───── DATA TO PROCESS

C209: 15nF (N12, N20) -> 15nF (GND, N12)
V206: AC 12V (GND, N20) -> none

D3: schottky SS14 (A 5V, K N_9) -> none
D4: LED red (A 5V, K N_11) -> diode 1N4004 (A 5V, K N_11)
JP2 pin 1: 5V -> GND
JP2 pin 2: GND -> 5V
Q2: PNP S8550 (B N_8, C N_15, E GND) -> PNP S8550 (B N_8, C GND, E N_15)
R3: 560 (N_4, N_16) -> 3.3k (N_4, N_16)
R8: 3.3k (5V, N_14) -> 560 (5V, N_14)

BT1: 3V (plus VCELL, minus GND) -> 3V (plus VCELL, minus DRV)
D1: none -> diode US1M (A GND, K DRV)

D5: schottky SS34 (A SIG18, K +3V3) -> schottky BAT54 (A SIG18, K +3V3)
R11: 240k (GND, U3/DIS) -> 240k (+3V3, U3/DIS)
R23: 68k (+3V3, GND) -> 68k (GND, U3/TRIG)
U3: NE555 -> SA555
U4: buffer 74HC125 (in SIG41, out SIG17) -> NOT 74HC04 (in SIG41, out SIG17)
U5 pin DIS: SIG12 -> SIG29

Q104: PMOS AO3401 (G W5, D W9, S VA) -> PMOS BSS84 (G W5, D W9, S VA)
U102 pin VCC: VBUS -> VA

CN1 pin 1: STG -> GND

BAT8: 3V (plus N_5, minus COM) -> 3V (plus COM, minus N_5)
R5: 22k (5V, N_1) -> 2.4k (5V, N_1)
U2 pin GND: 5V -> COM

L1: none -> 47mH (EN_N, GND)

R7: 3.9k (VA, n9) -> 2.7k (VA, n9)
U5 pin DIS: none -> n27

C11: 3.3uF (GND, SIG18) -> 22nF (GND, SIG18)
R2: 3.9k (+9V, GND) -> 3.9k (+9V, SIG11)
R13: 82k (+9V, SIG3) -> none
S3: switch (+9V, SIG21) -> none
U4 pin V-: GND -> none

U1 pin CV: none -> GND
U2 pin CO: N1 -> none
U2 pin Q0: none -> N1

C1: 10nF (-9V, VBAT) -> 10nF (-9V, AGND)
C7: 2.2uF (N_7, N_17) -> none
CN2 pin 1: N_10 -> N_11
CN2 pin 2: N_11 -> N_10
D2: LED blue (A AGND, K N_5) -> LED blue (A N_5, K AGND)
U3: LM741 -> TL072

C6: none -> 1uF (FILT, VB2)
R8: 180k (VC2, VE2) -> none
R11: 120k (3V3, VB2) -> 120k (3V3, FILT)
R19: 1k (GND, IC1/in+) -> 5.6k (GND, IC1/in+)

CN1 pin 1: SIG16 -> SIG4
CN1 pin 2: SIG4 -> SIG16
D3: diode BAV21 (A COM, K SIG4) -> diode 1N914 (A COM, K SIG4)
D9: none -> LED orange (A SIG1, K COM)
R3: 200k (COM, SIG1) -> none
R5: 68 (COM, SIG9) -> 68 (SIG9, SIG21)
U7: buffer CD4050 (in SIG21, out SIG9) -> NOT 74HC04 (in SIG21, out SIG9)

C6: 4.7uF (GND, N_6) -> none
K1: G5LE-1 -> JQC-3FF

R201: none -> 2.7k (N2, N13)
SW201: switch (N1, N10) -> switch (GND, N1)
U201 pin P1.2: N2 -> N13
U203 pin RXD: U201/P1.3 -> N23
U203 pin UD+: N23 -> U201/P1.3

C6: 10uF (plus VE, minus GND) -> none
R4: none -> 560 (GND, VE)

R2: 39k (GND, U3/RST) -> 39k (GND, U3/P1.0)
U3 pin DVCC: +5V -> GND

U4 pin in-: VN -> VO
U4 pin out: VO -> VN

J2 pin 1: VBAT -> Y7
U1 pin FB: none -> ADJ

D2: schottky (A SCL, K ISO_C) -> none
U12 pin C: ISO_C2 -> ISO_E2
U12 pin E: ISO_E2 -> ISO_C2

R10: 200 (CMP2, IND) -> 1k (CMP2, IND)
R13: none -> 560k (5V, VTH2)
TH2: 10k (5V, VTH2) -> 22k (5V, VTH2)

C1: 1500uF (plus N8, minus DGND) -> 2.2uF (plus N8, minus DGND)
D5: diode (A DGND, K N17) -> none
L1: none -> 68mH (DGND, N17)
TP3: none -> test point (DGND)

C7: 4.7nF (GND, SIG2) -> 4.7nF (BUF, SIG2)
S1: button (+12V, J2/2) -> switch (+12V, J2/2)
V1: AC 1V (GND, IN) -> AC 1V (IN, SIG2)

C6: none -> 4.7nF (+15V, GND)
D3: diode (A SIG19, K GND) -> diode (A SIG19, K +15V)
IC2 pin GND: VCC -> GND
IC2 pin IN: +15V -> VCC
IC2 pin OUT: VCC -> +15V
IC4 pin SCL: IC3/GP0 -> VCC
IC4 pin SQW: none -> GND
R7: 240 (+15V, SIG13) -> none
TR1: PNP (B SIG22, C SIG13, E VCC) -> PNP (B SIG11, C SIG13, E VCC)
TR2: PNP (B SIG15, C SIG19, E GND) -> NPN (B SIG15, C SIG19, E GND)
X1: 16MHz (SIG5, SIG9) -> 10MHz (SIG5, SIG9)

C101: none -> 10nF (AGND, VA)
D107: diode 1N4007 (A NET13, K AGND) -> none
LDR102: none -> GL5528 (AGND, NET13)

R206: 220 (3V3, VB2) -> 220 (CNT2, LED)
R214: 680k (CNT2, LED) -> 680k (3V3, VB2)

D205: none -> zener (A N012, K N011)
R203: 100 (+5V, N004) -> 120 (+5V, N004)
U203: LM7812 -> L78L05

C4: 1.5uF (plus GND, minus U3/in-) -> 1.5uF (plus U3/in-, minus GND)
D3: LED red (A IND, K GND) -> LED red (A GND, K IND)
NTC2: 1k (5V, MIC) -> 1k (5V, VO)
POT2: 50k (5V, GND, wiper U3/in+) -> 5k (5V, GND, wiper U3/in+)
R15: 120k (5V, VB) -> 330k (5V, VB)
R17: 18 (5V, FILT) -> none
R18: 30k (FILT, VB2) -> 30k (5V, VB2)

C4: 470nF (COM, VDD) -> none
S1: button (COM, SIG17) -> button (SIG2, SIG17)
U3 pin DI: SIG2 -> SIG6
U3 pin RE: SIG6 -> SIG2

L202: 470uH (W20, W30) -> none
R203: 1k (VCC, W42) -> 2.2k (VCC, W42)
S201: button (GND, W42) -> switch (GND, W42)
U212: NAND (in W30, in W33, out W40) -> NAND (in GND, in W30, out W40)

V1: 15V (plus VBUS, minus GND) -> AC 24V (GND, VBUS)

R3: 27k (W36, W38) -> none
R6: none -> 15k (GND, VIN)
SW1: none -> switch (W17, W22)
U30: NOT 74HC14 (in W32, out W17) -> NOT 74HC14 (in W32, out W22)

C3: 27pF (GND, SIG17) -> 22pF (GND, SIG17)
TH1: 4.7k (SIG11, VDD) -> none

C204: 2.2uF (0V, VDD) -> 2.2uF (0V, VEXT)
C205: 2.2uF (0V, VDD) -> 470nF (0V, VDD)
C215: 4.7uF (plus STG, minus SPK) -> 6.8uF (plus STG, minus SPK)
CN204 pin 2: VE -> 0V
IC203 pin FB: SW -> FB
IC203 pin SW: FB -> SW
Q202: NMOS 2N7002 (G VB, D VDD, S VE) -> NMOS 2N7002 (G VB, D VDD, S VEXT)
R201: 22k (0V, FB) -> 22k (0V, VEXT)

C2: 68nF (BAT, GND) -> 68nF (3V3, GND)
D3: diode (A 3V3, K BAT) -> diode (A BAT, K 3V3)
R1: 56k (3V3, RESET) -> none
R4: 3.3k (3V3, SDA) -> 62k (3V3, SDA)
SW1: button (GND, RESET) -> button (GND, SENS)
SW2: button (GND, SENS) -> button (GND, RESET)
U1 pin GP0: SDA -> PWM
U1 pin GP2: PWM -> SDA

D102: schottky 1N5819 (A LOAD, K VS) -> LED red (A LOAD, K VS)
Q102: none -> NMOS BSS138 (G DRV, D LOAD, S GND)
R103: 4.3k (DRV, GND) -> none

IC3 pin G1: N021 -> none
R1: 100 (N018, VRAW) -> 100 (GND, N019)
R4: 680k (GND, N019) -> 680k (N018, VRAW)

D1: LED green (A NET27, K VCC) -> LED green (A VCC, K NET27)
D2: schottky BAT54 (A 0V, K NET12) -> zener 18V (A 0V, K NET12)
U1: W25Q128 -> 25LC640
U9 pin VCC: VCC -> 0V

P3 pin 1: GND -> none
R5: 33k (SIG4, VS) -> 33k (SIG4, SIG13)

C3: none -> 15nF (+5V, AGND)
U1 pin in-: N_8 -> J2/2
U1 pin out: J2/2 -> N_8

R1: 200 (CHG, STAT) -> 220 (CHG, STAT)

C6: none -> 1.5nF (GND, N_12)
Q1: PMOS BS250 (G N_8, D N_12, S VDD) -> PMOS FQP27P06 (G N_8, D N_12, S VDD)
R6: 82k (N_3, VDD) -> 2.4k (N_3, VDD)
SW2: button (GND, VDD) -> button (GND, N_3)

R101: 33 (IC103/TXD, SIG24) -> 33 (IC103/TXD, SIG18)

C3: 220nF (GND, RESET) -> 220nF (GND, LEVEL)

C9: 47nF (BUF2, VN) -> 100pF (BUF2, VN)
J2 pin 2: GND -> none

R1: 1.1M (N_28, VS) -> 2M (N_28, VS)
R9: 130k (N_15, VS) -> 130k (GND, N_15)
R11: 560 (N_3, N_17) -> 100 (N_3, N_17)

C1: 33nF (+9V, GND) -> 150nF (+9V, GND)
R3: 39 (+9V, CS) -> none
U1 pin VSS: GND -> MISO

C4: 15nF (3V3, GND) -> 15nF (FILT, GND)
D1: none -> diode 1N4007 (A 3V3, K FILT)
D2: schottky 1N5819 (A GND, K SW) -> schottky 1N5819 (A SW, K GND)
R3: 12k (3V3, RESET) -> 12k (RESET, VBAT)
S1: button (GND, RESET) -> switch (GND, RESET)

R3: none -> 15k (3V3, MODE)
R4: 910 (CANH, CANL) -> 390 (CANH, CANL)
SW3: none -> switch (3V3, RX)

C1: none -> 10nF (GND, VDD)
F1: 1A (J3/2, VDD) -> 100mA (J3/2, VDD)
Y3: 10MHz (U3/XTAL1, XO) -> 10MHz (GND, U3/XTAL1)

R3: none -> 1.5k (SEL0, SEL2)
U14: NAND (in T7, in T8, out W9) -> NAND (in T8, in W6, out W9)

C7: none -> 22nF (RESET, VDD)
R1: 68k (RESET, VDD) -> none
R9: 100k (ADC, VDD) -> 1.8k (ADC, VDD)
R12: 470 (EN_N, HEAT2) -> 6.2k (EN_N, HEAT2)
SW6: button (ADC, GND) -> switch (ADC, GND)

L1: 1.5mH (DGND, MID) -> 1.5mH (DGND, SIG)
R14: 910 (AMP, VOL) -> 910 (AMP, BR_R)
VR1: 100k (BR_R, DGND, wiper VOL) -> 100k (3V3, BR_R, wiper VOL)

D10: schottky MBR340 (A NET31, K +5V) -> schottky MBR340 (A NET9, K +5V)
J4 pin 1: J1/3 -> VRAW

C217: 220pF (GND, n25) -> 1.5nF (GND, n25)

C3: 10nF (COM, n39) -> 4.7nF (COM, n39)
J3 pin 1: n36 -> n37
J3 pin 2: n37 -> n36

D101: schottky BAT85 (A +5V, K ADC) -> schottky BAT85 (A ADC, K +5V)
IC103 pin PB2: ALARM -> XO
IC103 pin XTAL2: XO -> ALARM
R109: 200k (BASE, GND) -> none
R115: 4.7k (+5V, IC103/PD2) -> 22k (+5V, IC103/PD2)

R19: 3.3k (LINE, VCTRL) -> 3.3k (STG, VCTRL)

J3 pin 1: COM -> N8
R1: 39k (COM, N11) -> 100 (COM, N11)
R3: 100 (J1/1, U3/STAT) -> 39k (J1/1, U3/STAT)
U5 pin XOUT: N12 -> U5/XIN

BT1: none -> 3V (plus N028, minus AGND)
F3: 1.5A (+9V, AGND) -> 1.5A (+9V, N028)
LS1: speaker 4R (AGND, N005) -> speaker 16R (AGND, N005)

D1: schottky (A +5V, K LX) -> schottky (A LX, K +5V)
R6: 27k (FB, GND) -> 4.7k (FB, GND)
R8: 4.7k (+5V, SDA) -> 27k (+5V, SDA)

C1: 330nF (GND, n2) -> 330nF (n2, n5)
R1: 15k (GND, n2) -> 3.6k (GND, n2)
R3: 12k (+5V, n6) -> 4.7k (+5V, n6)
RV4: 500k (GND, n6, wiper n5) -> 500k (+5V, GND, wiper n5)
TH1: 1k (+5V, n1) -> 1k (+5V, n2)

──────────

> _ASSIGNED TASK_: Quote in full each line from the top of the records above through the line with "R8: 3.3k (5V, N_14) -> 560 (5V, N_14)"; stop after that line.

> _OUTPUT_:
C209: 15nF (N12, N20) -> 15nF (GND, N12)
V206: AC 12V (GND, N20) -> none

D3: schottky SS14 (A 5V, K N_9) -> none
D4: LED red (A 5V, K N_11) -> diode 1N4004 (A 5V, K N_11)
JP2 pin 1: 5V -> GND
JP2 pin 2: GND -> 5V
Q2: PNP S8550 (B N_8, C N_15, E GND) -> PNP S8550 (B N_8, C GND, E N_15)
R3: 560 (N_4, N_16) -> 3.3k (N_4, N_16)
R8: 3.3k (5V, N_14) -> 560 (5V, N_14)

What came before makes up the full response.